(Work instructions): Your job with the data below is to output exactly the lines from the one holding "(349, 235) = (624, 170): grey tree -> none" down to the one holding "camera: 175 degrees right, 5 degrees up", both included, and no others.

§ §

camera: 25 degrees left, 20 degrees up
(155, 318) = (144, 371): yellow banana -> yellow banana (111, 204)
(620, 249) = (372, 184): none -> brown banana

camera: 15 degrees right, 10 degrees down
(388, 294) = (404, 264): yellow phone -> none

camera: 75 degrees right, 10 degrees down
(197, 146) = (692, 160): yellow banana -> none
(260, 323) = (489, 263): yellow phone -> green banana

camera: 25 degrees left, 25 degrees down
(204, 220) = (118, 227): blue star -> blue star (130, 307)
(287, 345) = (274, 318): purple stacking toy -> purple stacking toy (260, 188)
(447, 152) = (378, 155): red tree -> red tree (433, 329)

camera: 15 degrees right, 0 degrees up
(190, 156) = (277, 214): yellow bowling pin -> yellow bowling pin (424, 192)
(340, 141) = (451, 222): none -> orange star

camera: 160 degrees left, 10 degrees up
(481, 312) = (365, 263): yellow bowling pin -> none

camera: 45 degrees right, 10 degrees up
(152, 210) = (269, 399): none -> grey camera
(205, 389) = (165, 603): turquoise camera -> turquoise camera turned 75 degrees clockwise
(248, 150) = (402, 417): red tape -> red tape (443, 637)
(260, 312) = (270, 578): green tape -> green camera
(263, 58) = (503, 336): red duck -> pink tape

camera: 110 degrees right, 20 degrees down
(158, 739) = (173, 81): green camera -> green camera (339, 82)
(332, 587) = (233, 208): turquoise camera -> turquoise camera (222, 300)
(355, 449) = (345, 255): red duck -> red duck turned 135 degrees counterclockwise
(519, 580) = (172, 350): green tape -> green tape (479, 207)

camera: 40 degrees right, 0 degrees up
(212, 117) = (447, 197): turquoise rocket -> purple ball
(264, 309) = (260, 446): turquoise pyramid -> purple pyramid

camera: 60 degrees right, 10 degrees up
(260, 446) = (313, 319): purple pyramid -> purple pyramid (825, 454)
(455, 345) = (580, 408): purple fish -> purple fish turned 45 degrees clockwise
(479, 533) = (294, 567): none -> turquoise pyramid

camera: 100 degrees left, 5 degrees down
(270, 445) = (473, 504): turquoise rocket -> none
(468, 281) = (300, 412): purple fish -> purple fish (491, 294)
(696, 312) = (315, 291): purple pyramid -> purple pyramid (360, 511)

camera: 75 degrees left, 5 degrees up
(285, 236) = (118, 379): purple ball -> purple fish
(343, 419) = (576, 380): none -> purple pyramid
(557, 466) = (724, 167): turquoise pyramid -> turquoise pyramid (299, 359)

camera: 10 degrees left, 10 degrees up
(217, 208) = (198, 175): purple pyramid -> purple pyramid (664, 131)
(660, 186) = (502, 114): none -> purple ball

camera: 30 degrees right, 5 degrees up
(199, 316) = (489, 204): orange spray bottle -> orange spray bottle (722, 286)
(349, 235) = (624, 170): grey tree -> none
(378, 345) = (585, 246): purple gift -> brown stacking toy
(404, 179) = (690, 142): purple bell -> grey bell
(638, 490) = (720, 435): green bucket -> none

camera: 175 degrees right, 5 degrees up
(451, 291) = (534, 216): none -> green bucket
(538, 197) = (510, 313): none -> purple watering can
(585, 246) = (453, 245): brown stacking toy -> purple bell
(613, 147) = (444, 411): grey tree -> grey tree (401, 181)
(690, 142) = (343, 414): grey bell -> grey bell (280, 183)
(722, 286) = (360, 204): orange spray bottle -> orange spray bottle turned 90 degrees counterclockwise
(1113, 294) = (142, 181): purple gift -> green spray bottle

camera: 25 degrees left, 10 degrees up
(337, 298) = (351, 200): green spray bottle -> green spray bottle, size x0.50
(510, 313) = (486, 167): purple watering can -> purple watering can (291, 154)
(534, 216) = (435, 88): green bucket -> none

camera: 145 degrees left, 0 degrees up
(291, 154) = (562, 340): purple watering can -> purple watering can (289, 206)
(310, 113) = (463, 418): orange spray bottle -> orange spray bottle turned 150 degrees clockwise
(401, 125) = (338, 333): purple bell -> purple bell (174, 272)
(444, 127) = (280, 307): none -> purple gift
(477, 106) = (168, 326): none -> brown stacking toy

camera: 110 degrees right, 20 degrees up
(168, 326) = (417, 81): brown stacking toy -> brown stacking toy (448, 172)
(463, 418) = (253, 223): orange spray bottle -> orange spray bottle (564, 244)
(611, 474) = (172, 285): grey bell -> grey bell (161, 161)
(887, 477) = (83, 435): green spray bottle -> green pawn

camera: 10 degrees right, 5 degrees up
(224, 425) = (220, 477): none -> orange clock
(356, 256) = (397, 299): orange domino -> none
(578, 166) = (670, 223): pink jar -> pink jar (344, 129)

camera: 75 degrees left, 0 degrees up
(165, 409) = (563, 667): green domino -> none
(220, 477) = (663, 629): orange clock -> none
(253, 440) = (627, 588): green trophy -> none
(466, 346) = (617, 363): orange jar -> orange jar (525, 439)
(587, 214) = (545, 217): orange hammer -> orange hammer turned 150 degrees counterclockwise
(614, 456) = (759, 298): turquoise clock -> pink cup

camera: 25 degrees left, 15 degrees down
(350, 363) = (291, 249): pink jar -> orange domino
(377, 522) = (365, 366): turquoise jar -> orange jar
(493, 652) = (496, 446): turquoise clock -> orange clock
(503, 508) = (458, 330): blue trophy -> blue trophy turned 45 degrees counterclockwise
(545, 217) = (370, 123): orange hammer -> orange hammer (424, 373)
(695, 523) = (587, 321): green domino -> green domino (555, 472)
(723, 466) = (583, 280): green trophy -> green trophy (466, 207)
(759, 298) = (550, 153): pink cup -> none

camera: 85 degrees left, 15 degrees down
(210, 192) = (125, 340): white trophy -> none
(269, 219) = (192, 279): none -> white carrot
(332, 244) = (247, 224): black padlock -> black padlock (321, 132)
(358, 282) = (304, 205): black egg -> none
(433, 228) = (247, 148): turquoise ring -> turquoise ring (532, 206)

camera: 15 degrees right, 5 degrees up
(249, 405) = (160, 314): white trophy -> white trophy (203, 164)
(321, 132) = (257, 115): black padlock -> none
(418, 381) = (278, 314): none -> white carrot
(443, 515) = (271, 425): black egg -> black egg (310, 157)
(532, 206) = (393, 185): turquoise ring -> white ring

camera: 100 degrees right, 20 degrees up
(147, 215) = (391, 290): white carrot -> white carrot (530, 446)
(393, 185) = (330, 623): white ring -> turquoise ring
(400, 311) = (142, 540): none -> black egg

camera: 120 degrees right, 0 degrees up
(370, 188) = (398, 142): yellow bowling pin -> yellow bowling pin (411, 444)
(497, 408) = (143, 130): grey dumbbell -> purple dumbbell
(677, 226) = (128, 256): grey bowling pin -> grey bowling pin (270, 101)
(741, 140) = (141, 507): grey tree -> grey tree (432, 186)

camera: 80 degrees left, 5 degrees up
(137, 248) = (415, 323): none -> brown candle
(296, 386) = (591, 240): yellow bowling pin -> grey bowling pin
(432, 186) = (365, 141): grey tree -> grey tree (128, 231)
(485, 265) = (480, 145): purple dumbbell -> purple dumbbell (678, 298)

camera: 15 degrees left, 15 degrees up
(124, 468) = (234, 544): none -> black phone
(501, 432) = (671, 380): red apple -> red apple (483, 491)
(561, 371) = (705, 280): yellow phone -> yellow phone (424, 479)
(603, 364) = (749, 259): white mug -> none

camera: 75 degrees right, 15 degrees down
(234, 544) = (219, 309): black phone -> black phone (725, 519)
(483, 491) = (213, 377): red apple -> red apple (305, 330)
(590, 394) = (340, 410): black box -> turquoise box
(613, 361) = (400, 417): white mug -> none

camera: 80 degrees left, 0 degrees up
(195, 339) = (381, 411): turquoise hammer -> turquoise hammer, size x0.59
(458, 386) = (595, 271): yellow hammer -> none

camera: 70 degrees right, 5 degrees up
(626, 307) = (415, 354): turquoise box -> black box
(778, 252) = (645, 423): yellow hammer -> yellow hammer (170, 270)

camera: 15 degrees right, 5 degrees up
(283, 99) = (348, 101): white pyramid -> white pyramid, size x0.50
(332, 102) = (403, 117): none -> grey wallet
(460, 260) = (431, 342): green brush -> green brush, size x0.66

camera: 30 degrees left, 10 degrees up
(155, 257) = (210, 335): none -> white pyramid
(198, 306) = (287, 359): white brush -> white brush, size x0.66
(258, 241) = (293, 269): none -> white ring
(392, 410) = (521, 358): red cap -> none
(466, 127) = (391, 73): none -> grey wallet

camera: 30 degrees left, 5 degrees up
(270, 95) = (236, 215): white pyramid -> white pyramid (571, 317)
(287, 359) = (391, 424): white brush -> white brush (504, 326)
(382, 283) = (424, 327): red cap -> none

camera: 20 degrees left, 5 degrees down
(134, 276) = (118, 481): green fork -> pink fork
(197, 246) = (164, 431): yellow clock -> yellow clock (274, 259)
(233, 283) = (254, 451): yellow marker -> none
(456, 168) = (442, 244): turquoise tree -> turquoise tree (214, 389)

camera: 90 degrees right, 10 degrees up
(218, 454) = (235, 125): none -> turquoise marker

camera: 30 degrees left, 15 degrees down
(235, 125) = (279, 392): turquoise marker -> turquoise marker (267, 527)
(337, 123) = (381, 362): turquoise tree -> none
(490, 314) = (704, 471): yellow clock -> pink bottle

§ §

(Response):
(349, 235) = (624, 170): grey tree -> none
(378, 345) = (585, 246): purple gift -> brown stacking toy
(404, 179) = (690, 142): purple bell -> grey bell
(638, 490) = (720, 435): green bucket -> none

camera: 175 degrees right, 5 degrees up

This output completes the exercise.